Rewrite everything from the line containing "purple square: moved 2 px left, 1 px up" down to the end of the items, replacing "purple line" with "purple segment" and keeping all else unchanged. Leave out the pictures.

[Items excerpted from a collection]
....................

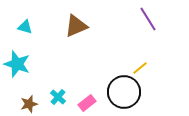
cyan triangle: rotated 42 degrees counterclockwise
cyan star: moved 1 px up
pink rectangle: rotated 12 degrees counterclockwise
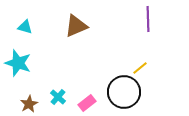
purple line: rotated 30 degrees clockwise
cyan star: moved 1 px right, 1 px up
brown star: rotated 12 degrees counterclockwise
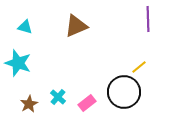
yellow line: moved 1 px left, 1 px up
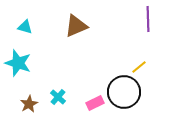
pink rectangle: moved 8 px right; rotated 12 degrees clockwise
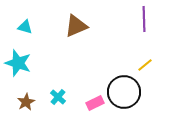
purple line: moved 4 px left
yellow line: moved 6 px right, 2 px up
brown star: moved 3 px left, 2 px up
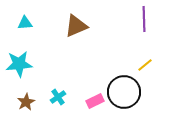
cyan triangle: moved 4 px up; rotated 21 degrees counterclockwise
cyan star: moved 1 px right, 1 px down; rotated 24 degrees counterclockwise
cyan cross: rotated 14 degrees clockwise
pink rectangle: moved 2 px up
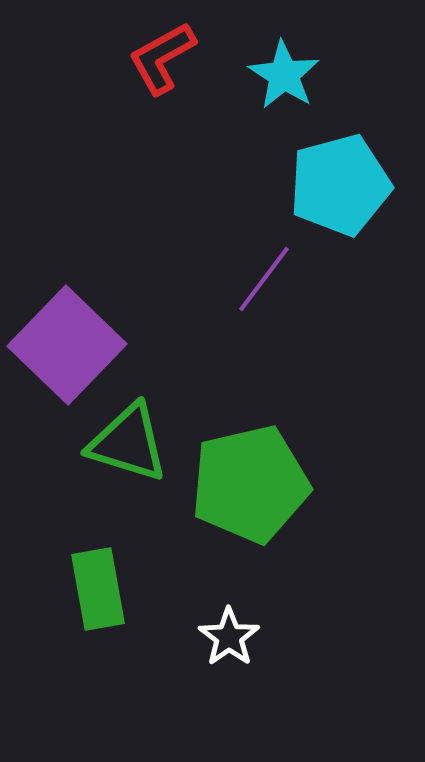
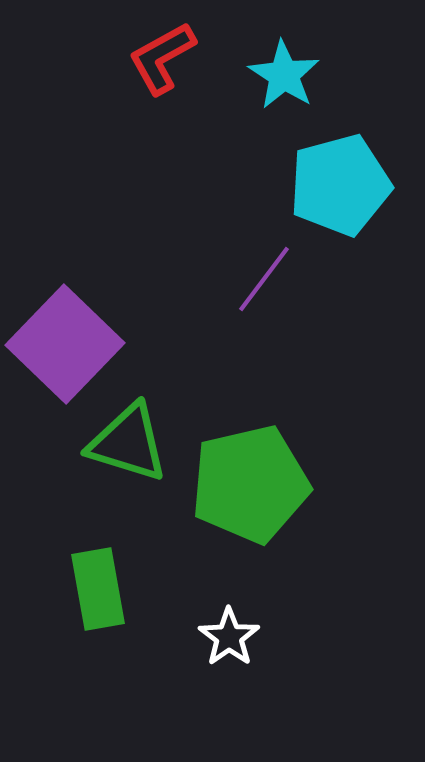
purple square: moved 2 px left, 1 px up
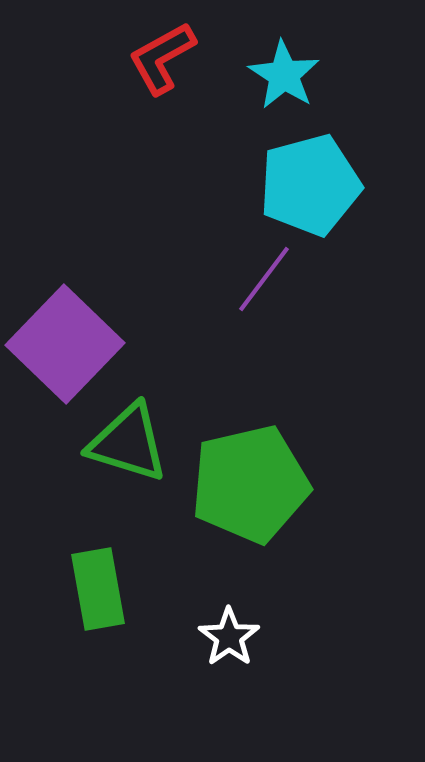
cyan pentagon: moved 30 px left
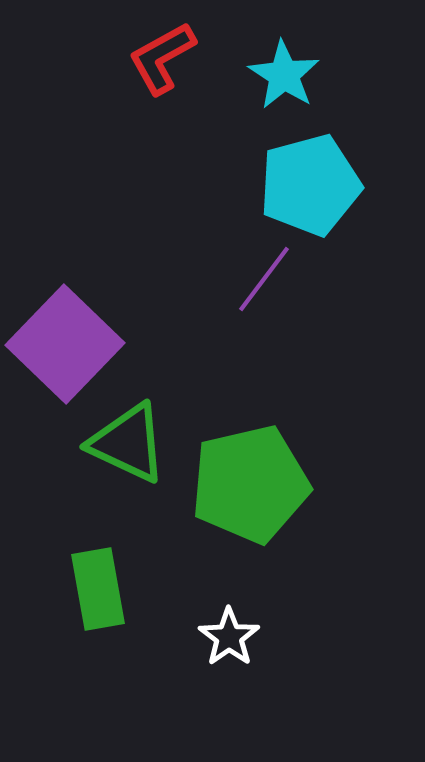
green triangle: rotated 8 degrees clockwise
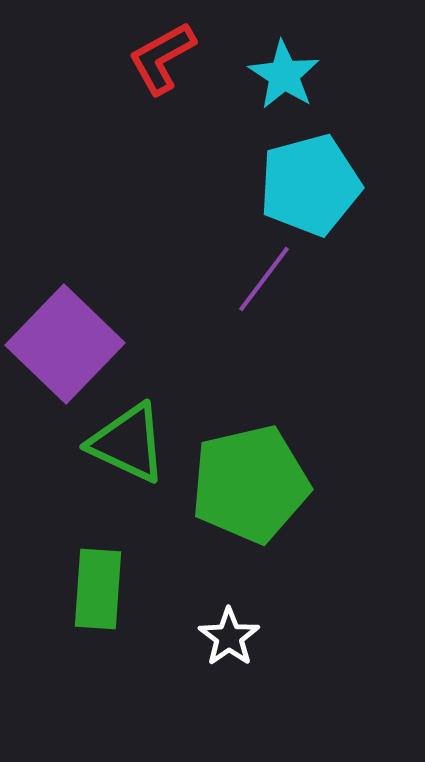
green rectangle: rotated 14 degrees clockwise
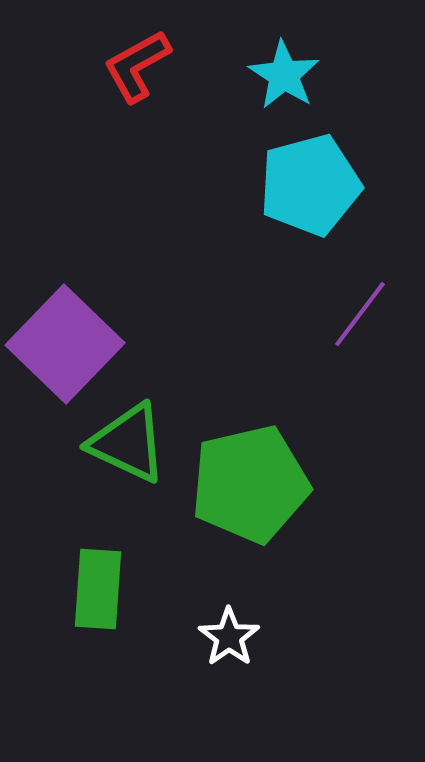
red L-shape: moved 25 px left, 8 px down
purple line: moved 96 px right, 35 px down
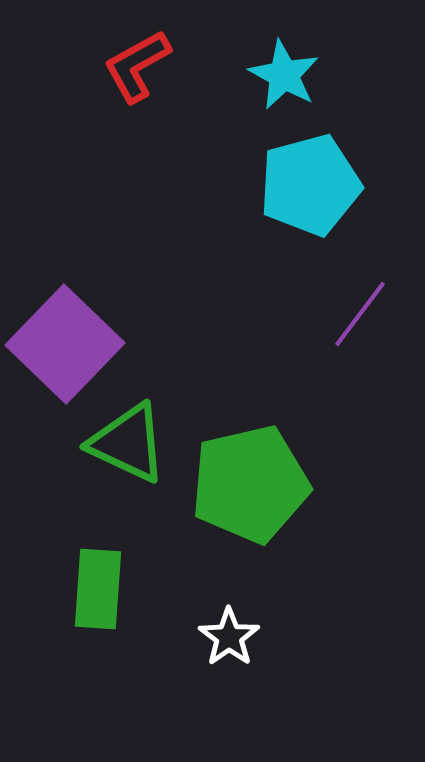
cyan star: rotated 4 degrees counterclockwise
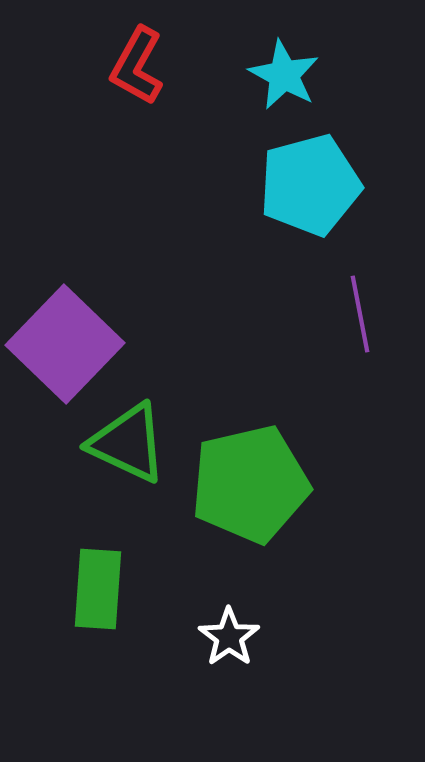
red L-shape: rotated 32 degrees counterclockwise
purple line: rotated 48 degrees counterclockwise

....................

FINAL ANSWER:
purple square: moved 2 px left, 1 px up
cyan pentagon: moved 30 px left
green triangle: rotated 8 degrees clockwise
green rectangle: rotated 14 degrees clockwise
red L-shape: moved 25 px left, 8 px down
purple segment: moved 96 px right, 35 px down
cyan star: rotated 4 degrees counterclockwise
red L-shape: rotated 32 degrees counterclockwise
purple segment: rotated 48 degrees counterclockwise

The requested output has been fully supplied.